Write out the data that follows exactly, keeping every picture out.

################

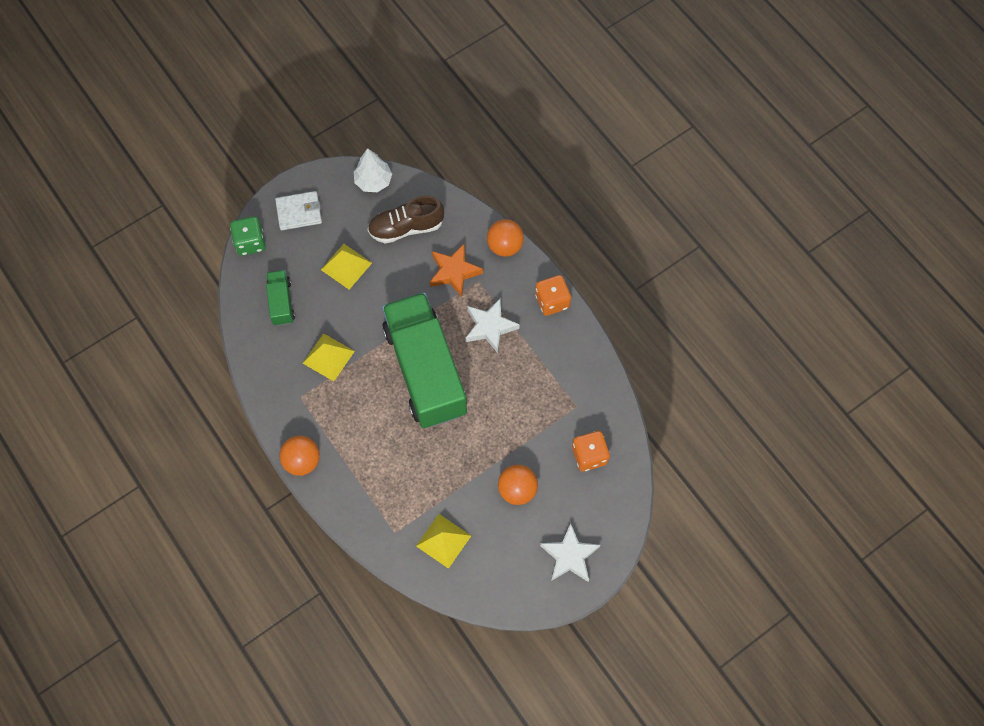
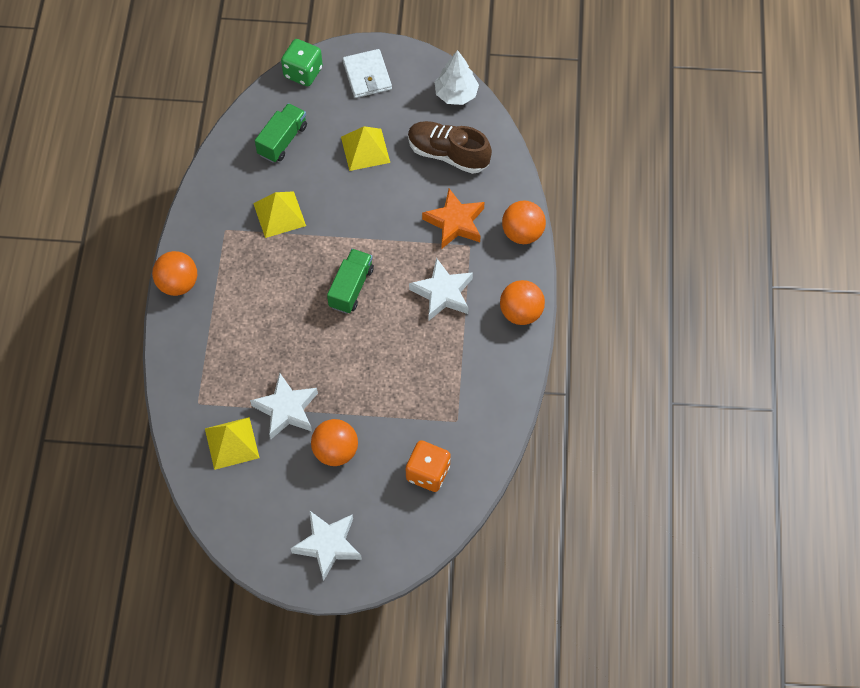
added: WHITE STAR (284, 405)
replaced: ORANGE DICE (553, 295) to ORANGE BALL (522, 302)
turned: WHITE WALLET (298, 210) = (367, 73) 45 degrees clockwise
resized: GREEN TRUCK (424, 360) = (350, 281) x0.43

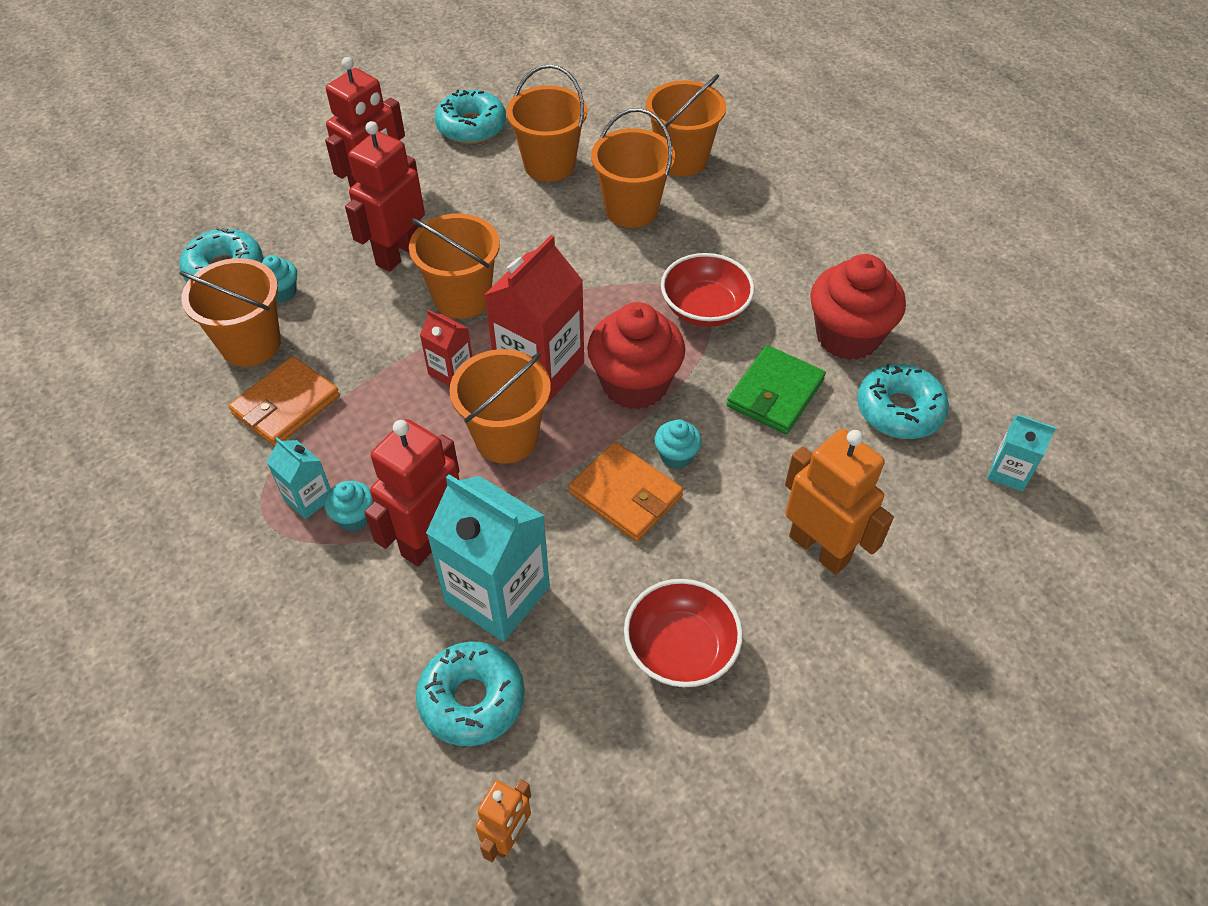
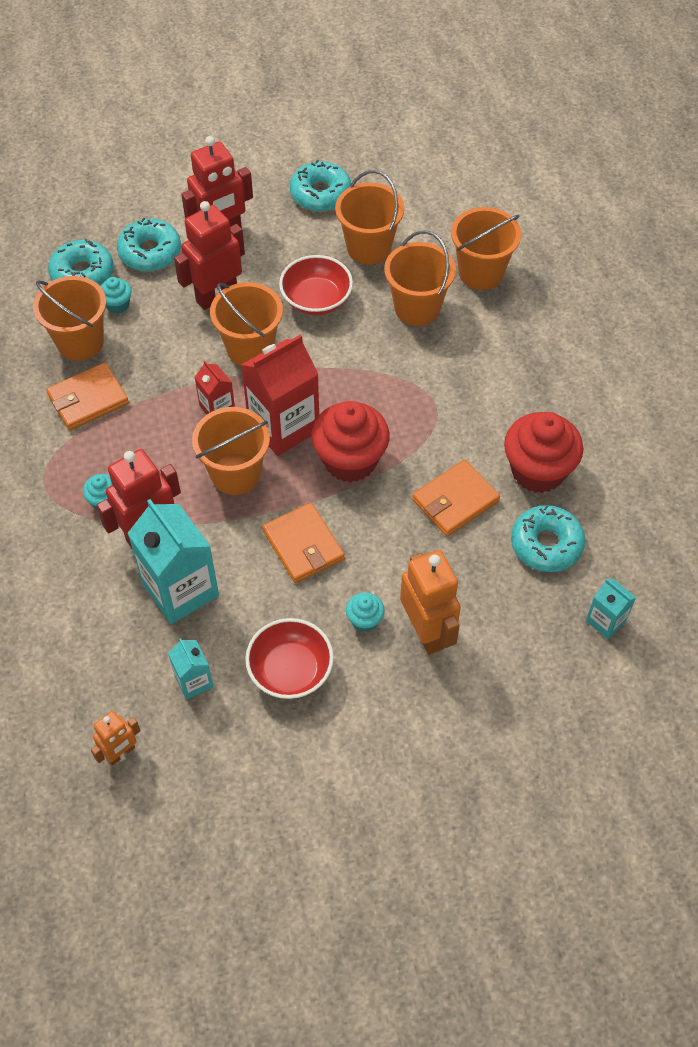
moved: TURQUOISE CARTON (299, 478) to (190, 669); TURQUOISE DONUT (470, 693) to (149, 244); TURQUOISE CUPCAKE (678, 444) to (365, 612); RED BOWL (708, 290) to (316, 285)
recoloured: GREEN WALLET (776, 389) to ORANGE WALLET (456, 498)

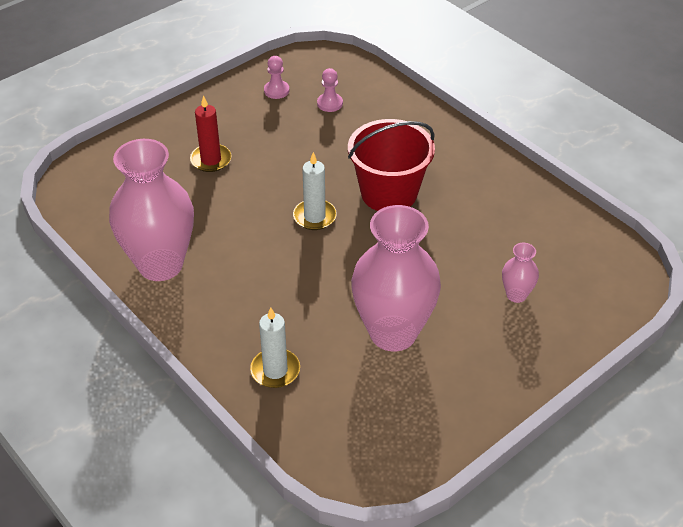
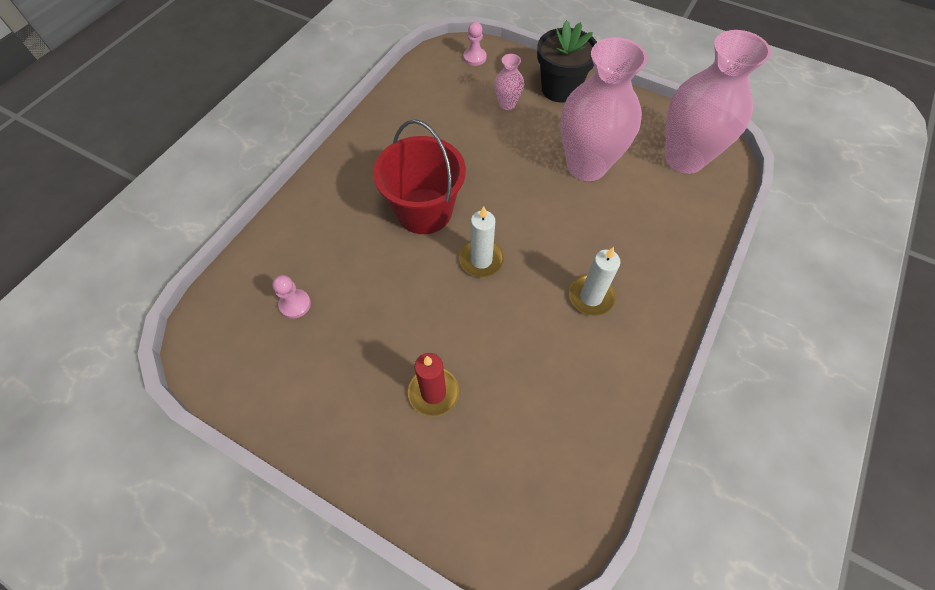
added: BLACK FLOWER POT (567, 61)
moved: PINK VASE (151, 210) to (718, 102); WHITE CANDLE (275, 347) to (594, 281); PINK PAWN (276, 77) to (475, 44)

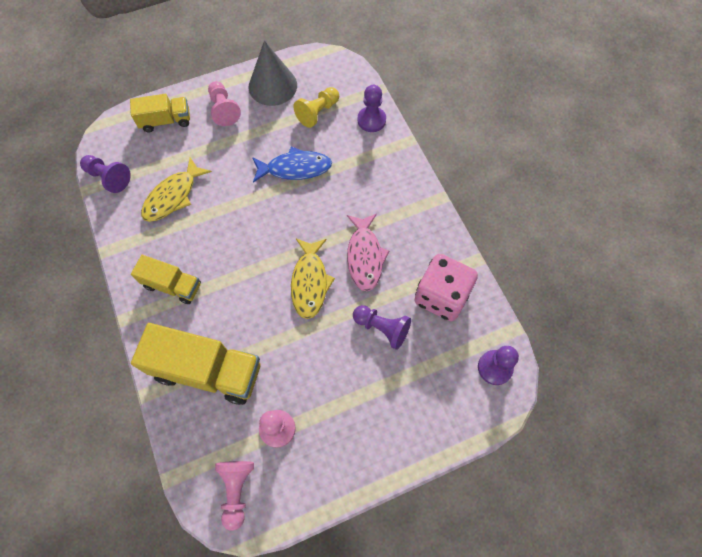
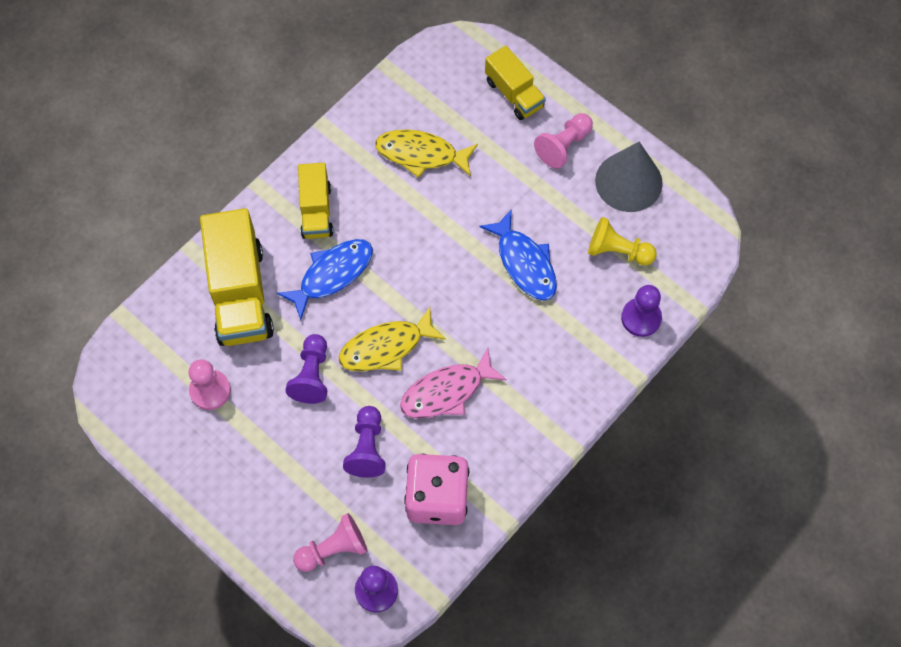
added: BLUE FISH (325, 279)
moved: PURPLE PAWN (105, 174) to (306, 369); PINK PAWN (234, 496) to (330, 542)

################

RESULT
added: WHITE STAR (284, 405)
replaced: ORANGE DICE (553, 295) to ORANGE BALL (522, 302)
turned: WHITE WALLET (298, 210) = (367, 73) 45 degrees clockwise
resized: GREEN TRUCK (424, 360) = (350, 281) x0.43

moved: TURQUOISE CARTON (299, 478) to (190, 669); TURQUOISE DONUT (470, 693) to (149, 244); TURQUOISE CUPCAKE (678, 444) to (365, 612); RED BOWL (708, 290) to (316, 285)
recoloured: GREEN WALLET (776, 389) to ORANGE WALLET (456, 498)

added: BLACK FLOWER POT (567, 61)
moved: PINK VASE (151, 210) to (718, 102); WHITE CANDLE (275, 347) to (594, 281); PINK PAWN (276, 77) to (475, 44)

added: BLUE FISH (325, 279)
moved: PURPLE PAWN (105, 174) to (306, 369); PINK PAWN (234, 496) to (330, 542)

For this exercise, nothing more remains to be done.